**** Data shown ****

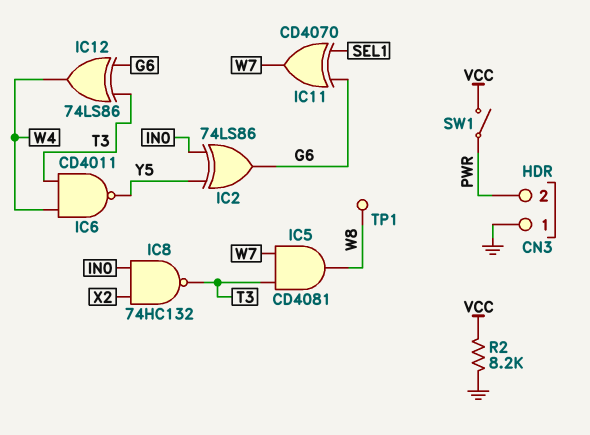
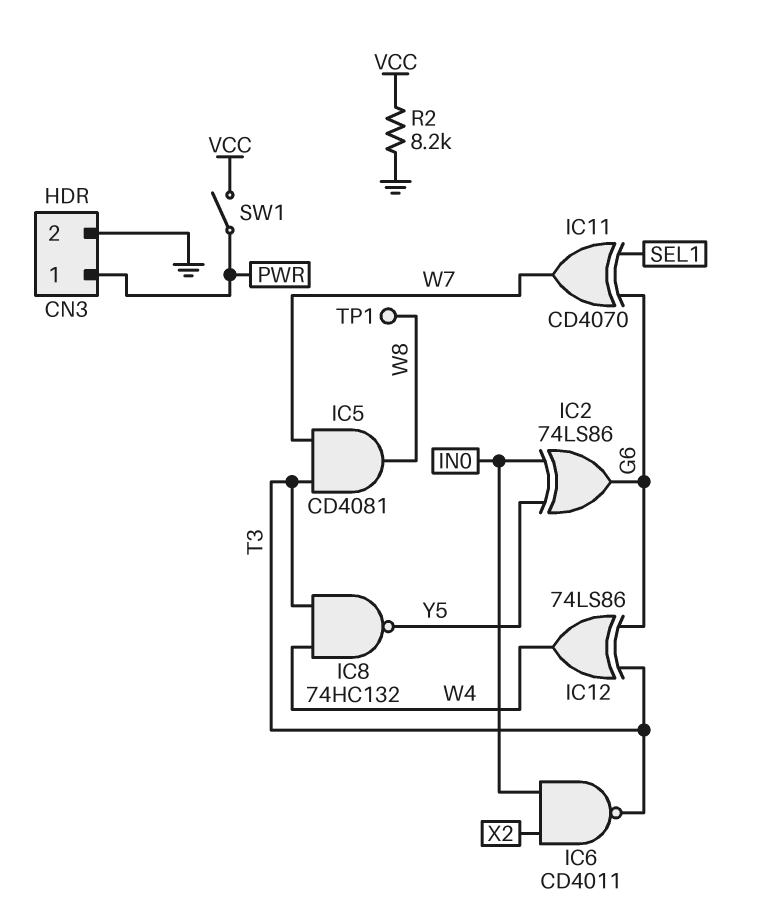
CN3 pin 1: GND -> PWR
CN3 pin 2: PWR -> GND
IC6: NAND CD4011 (in T3, in W4, out Y5) -> NAND CD4011 (in IN0, in X2, out T3)
IC8: NAND 74HC132 (in IN0, in X2, out T3) -> NAND 74HC132 (in T3, in W4, out Y5)

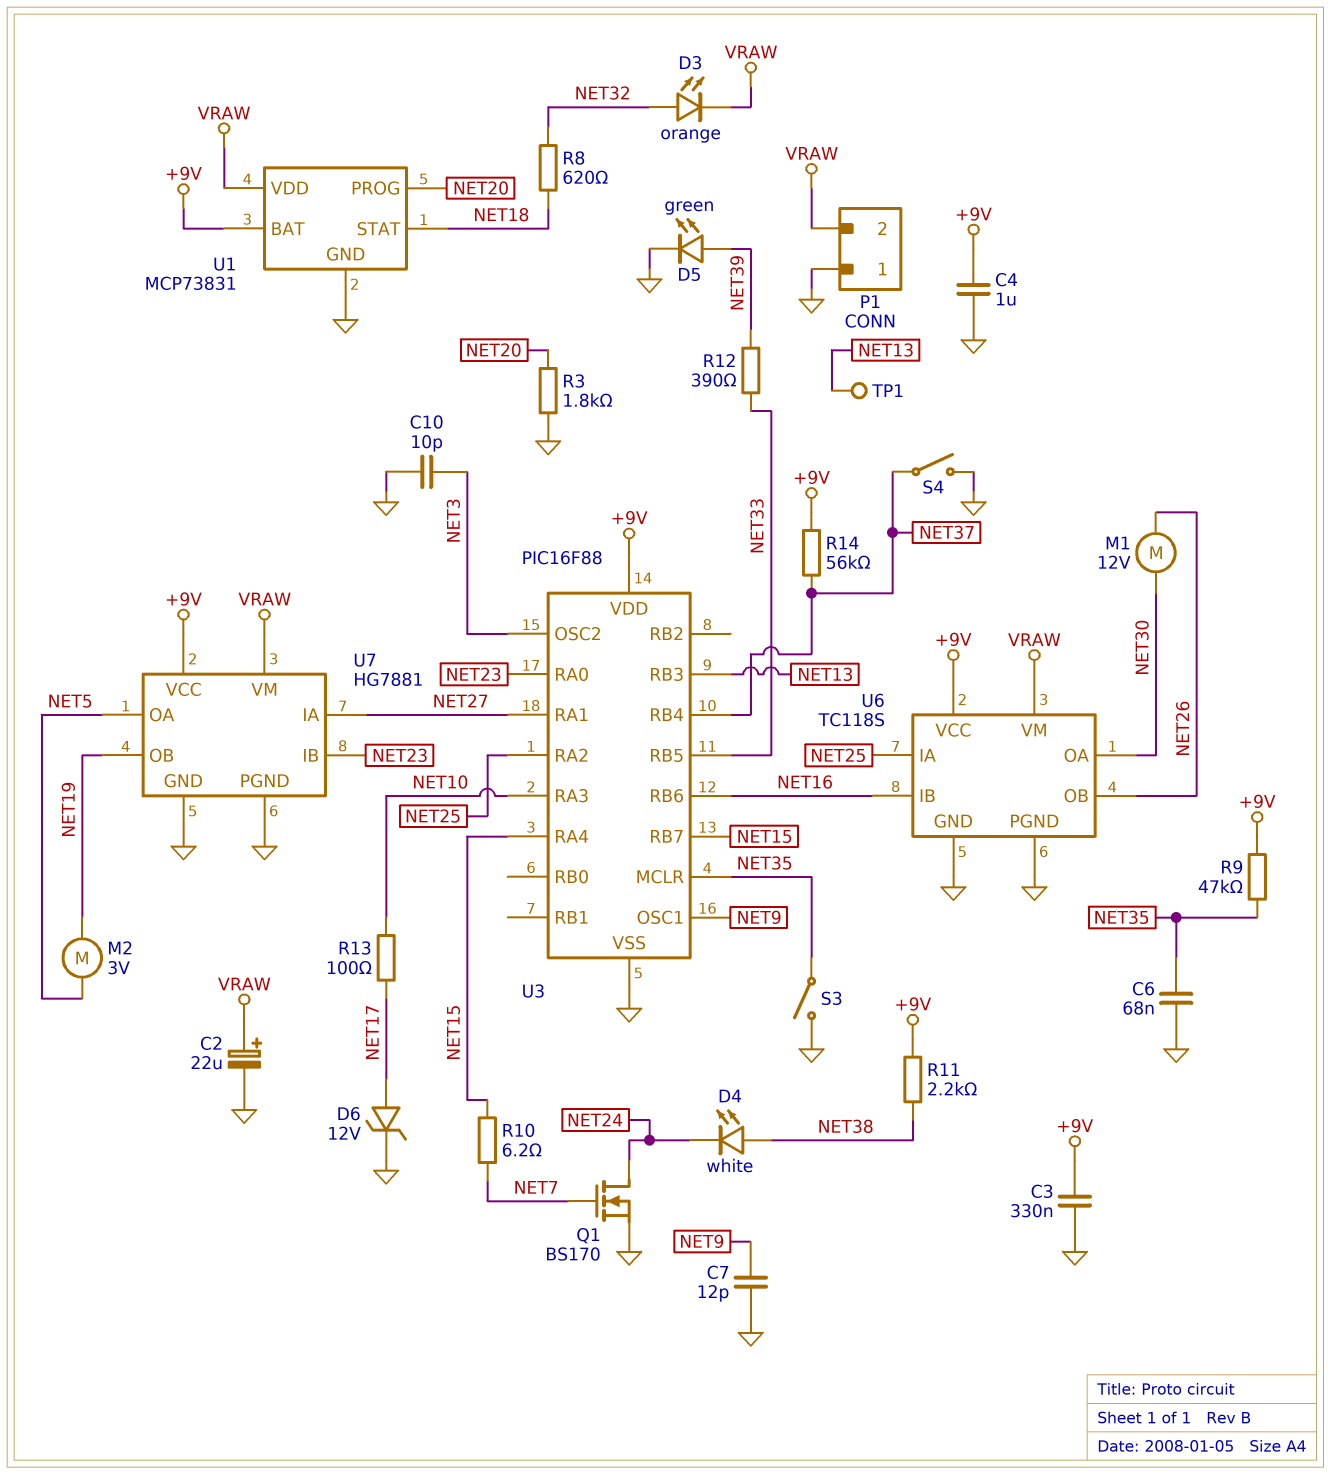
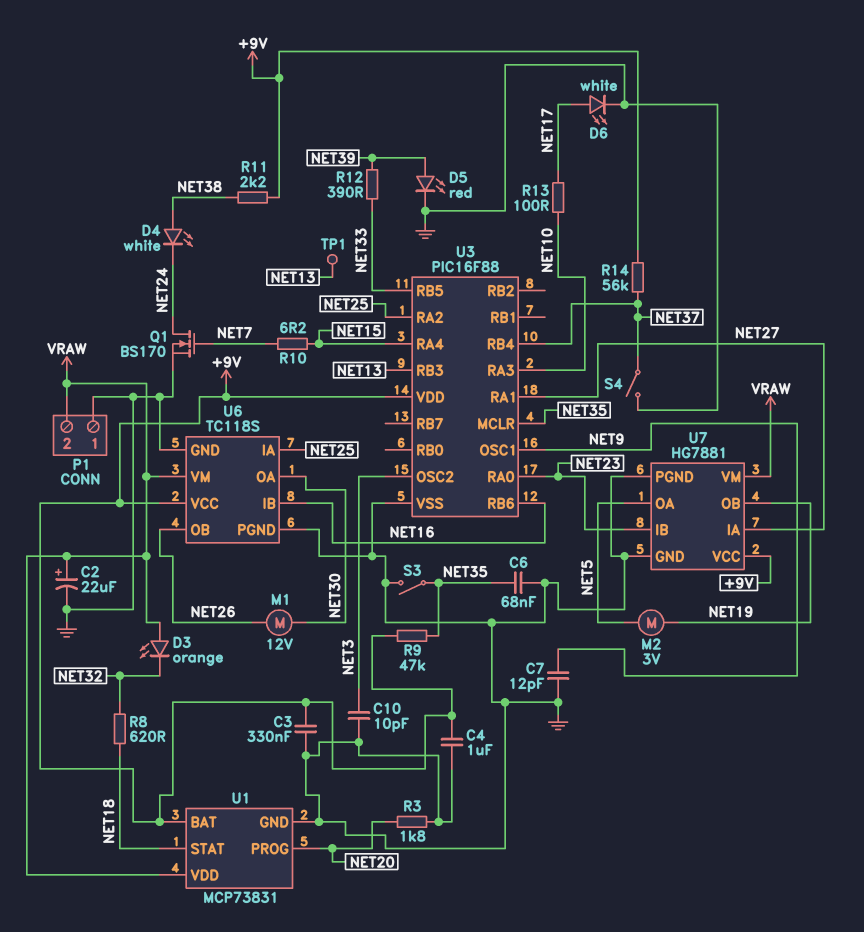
D3: LED orange (A NET32, K VRAW) -> LED orange (A VRAW, K NET32)
D5: LED green (A NET39, K GND) -> LED red (A NET39, K GND)
D6: zener 12V (A NET17, K GND) -> LED white (A NET17, K GND)
U3 pin RB7: NET15 -> none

****

(Brief) The required output is every line of the entries, starting at the one that contains "D5: LED green" and ending at the last, copied exactly.

(Reply to the task)
D5: LED green (A NET39, K GND) -> LED red (A NET39, K GND)
D6: zener 12V (A NET17, K GND) -> LED white (A NET17, K GND)
U3 pin RB7: NET15 -> none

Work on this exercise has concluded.